Supplied material
■ ■ ■ ■ ■

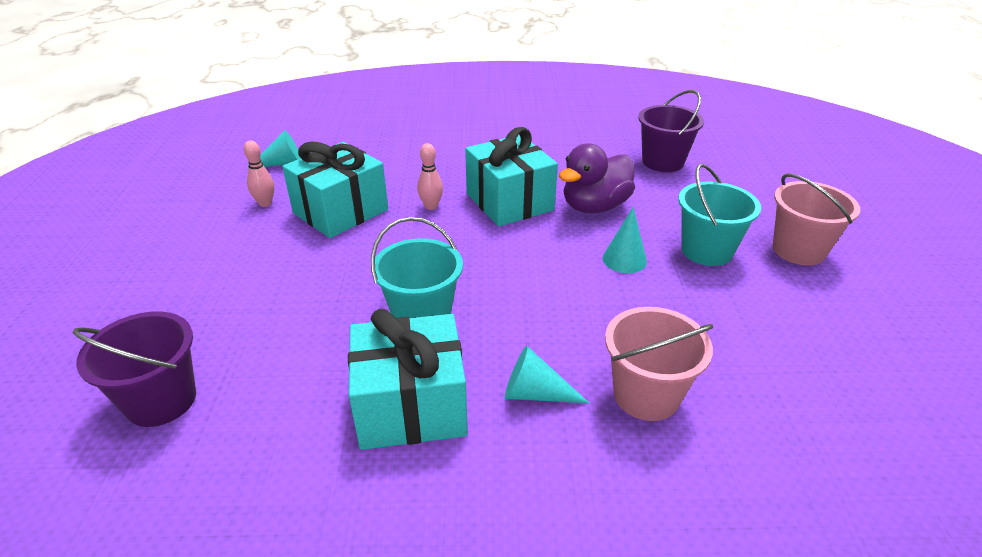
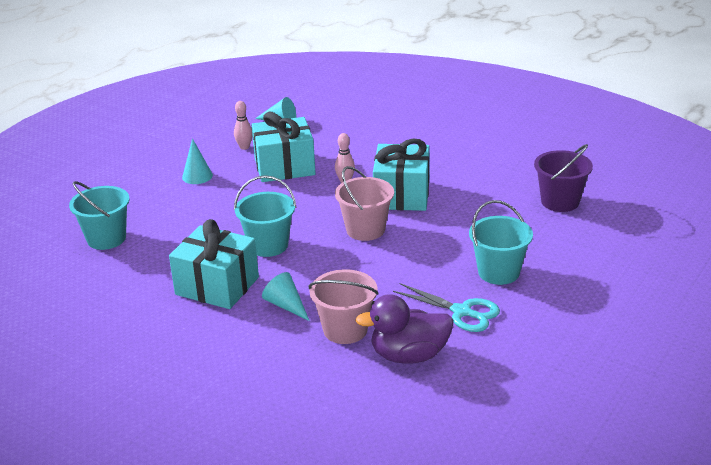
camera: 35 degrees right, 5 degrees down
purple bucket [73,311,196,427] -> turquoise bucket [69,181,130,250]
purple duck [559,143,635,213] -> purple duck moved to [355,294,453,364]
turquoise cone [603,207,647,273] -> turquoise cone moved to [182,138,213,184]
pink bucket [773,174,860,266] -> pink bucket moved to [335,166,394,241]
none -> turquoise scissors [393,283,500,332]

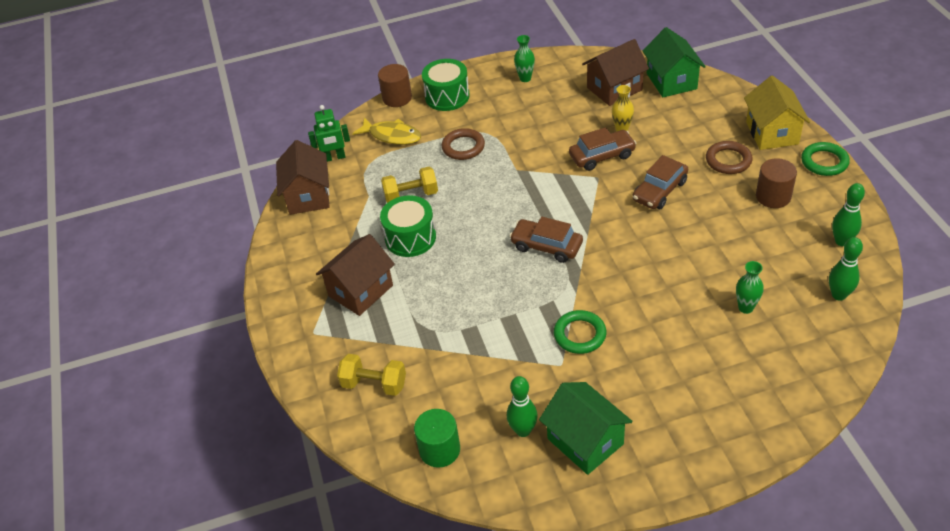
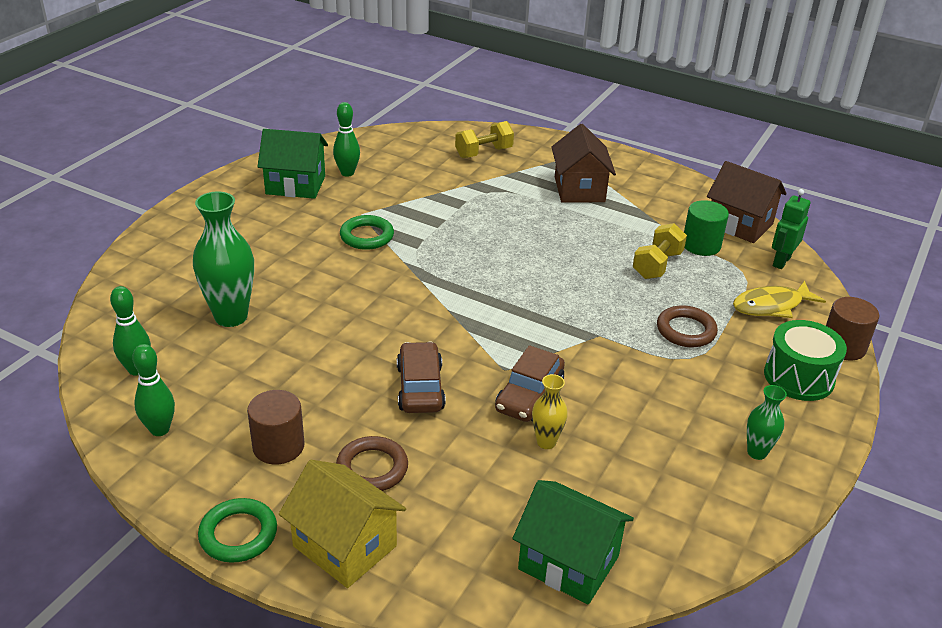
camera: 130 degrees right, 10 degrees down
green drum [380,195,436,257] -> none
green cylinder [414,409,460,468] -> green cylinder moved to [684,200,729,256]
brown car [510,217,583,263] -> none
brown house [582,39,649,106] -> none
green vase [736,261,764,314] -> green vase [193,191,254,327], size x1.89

■ ■ ■ ■ ■

What this task involves
Print each line, starting with the one that contains "brown car [510,217,583,263] -> none" and ending with the last line of the data, exactly as it stands and with no other lines.

Response box
brown car [510,217,583,263] -> none
brown house [582,39,649,106] -> none
green vase [736,261,764,314] -> green vase [193,191,254,327], size x1.89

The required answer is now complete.